> [Your instructions]: Return all the lines below in which the string "black" appears.

*** Data for review Section Begins ***

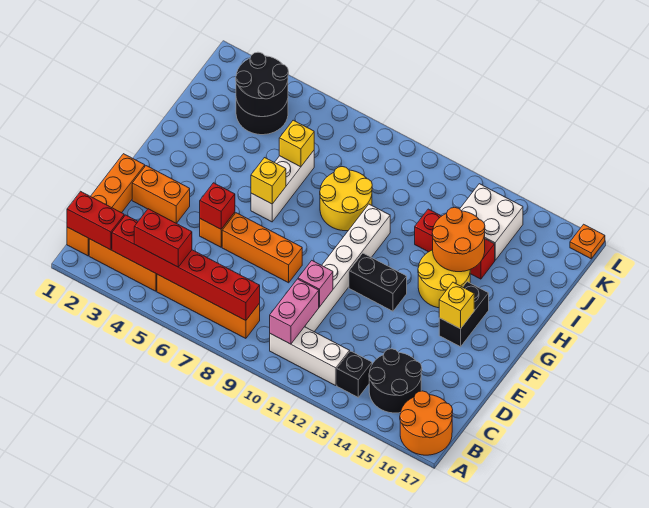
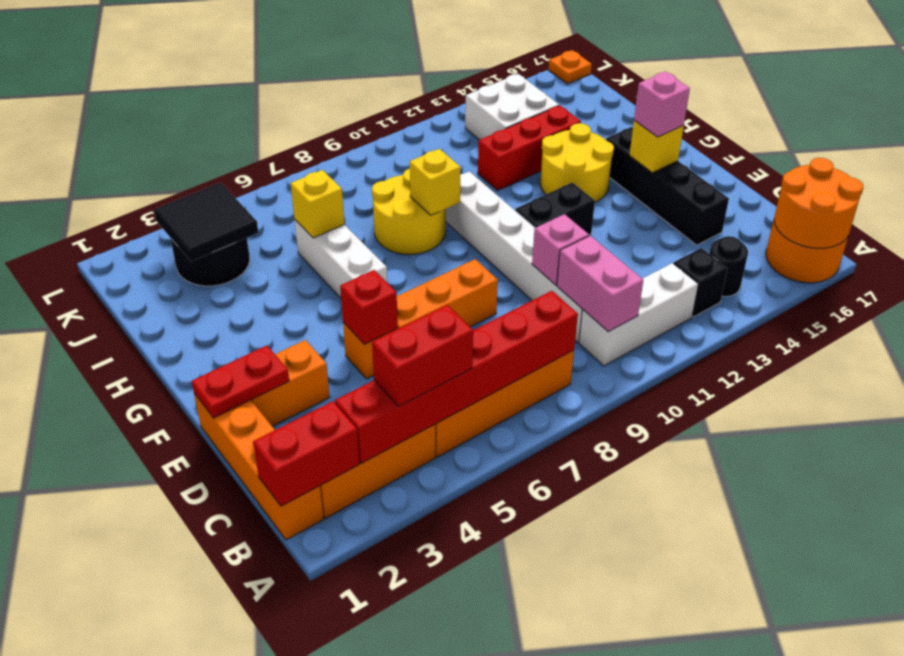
black round brick B14:C15 level 1 -> black round brick B14 level 1
none -> red plate E1:E2 level 2
black brick F15:G15 level 1 -> black brick D15:G15 level 1
none -> pink brick F15 level 3
yellow brick G6 level 2 -> yellow brick H9 level 2
orange round brick H13:I14 level 2 -> orange round brick A16:B17 level 2
black round brick J3:K4 level 2 -> black tile J3:K4 level 2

*** Data for review Section Ends ***

> [Task answer]:
black round brick B14:C15 level 1 -> black round brick B14 level 1
black brick F15:G15 level 1 -> black brick D15:G15 level 1
black round brick J3:K4 level 2 -> black tile J3:K4 level 2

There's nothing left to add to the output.